═════ Dataset excerpt ═════

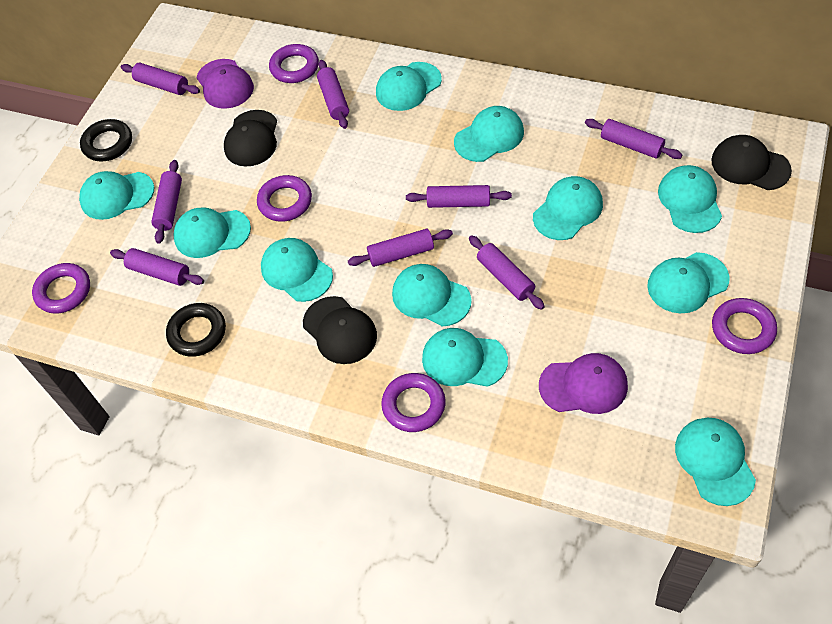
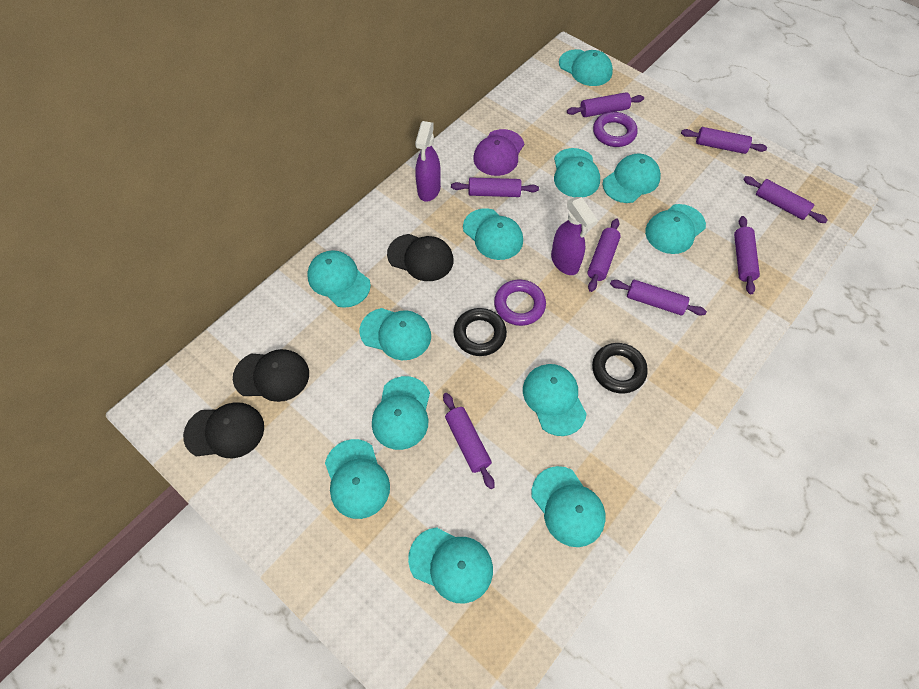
purple cap: 2 -> 1
purple ring: 5 -> 2
purple spray bottle: 0 -> 2
turquoise cap: 11 -> 12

═════

■ **What the task asks**
The expected result is the data above in exact form, free of pictures.

■ **Finished task**
purple cap: 2 -> 1
purple ring: 5 -> 2
purple spray bottle: 0 -> 2
turquoise cap: 11 -> 12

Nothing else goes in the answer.